• [BRIEF] The answer is a stretch of the material below, returned exactly: the line containing "insert: button (white) [488, 367, 525, 399]", the line containing "move: star (white)", and all lines between.

• [DATA FOR ANALYSIS]
──────────
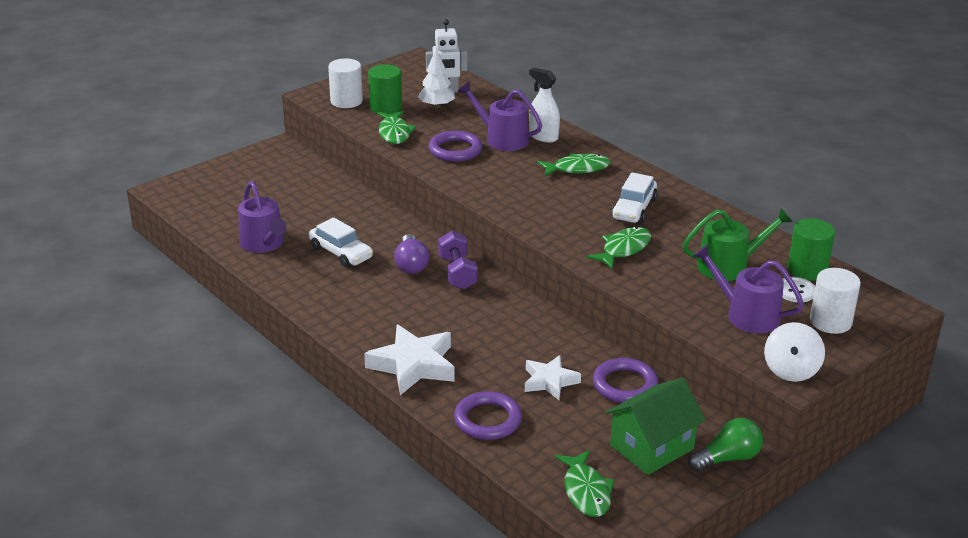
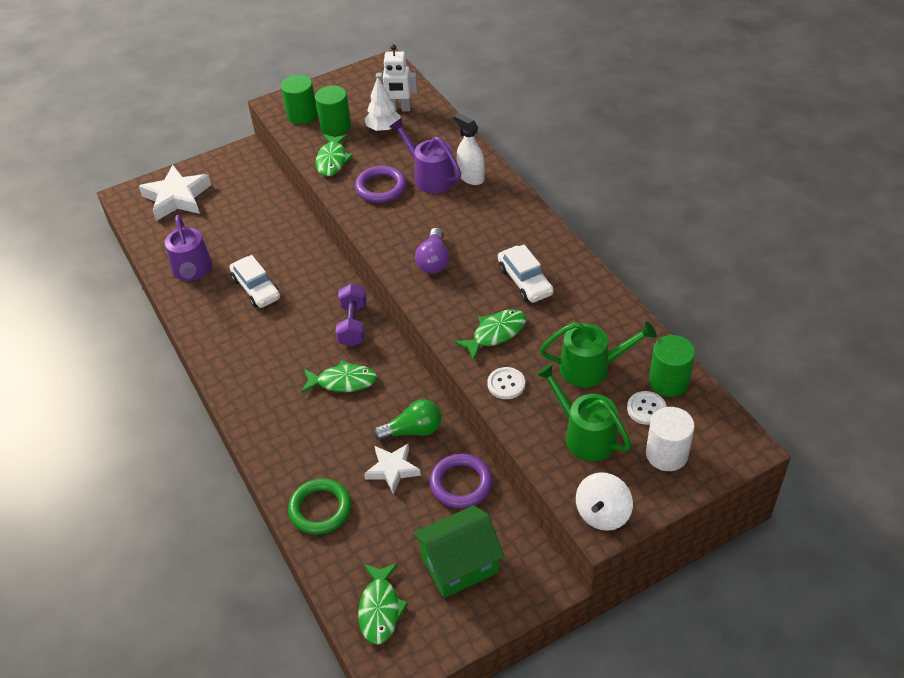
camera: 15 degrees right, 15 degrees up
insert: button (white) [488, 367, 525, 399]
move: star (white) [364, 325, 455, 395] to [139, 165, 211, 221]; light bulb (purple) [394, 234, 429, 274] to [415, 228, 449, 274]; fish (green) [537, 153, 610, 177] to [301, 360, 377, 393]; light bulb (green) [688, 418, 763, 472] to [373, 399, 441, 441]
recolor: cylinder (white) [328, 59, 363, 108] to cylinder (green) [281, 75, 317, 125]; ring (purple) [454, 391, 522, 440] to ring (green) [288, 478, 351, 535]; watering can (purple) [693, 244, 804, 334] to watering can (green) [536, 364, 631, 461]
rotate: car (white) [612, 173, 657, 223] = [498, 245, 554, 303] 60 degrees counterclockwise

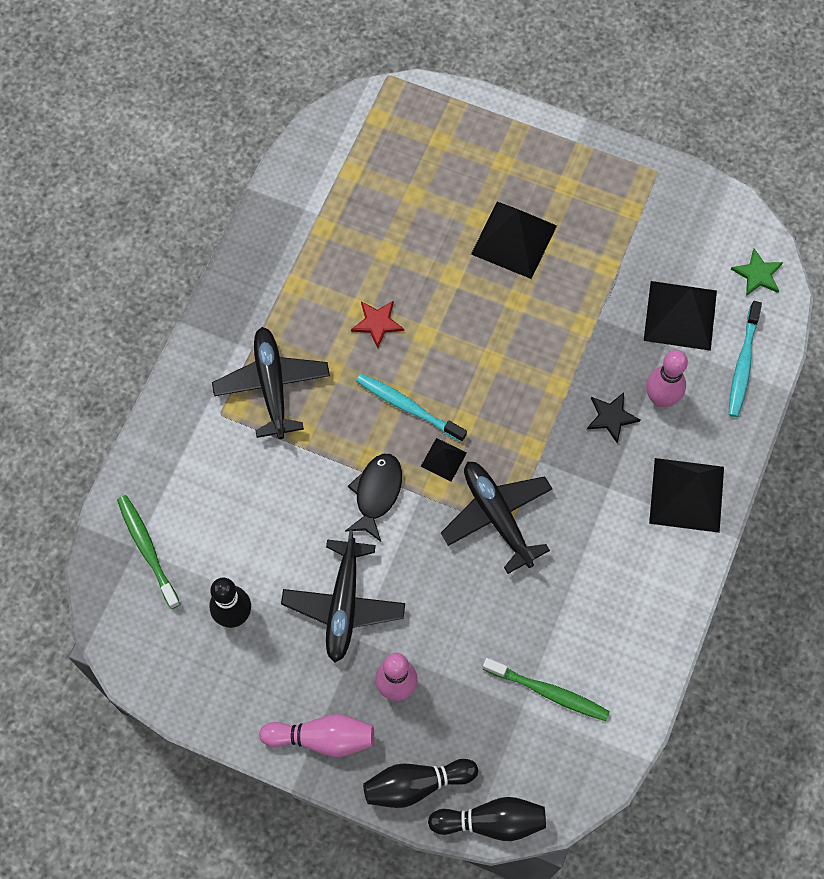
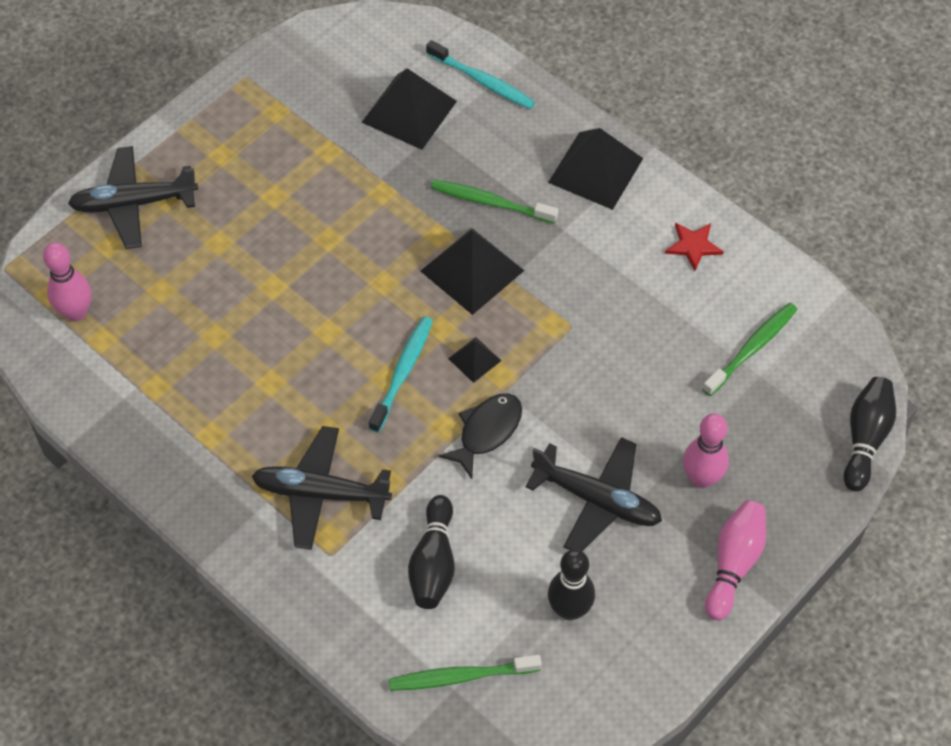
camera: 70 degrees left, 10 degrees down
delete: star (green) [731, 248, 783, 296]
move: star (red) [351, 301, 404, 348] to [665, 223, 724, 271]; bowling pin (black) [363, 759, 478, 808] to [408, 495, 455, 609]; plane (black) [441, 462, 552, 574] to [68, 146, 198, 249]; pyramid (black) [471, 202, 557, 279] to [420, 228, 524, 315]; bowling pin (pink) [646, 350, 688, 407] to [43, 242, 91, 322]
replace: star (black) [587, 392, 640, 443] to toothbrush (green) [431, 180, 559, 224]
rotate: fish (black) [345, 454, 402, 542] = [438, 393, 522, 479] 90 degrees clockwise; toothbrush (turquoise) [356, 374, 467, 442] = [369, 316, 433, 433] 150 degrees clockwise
──────────
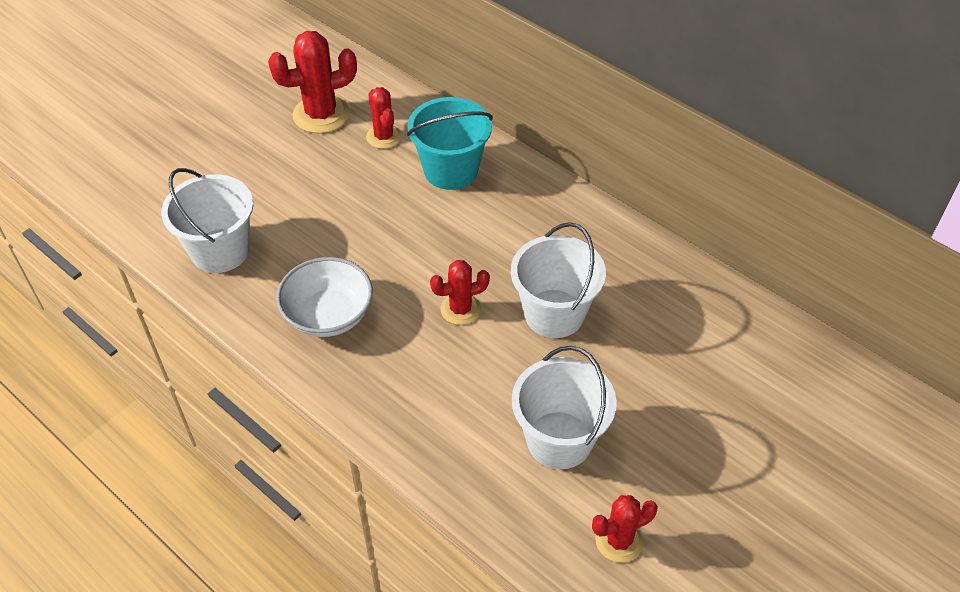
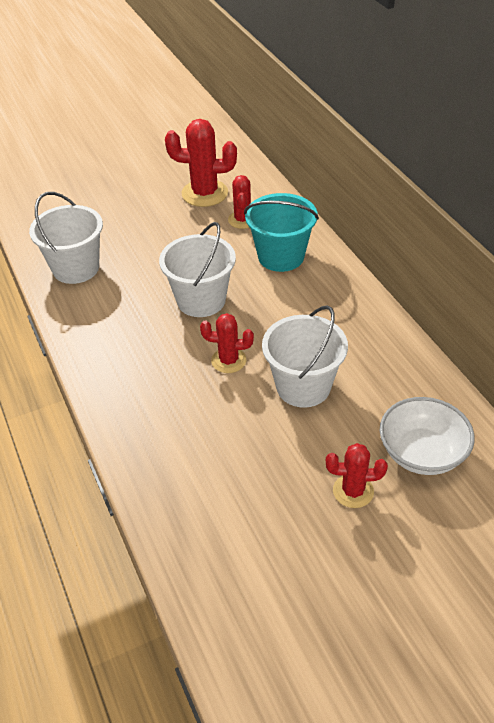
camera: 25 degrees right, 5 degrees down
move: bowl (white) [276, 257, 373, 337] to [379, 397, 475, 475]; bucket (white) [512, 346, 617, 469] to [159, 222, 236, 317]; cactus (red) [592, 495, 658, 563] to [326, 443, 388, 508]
──────────
• [TASK OUTPUT]
insert: button (white) [488, 367, 525, 399]
move: star (white) [364, 325, 455, 395] to [139, 165, 211, 221]; light bulb (purple) [394, 234, 429, 274] to [415, 228, 449, 274]; fish (green) [537, 153, 610, 177] to [301, 360, 377, 393]; light bulb (green) [688, 418, 763, 472] to [373, 399, 441, 441]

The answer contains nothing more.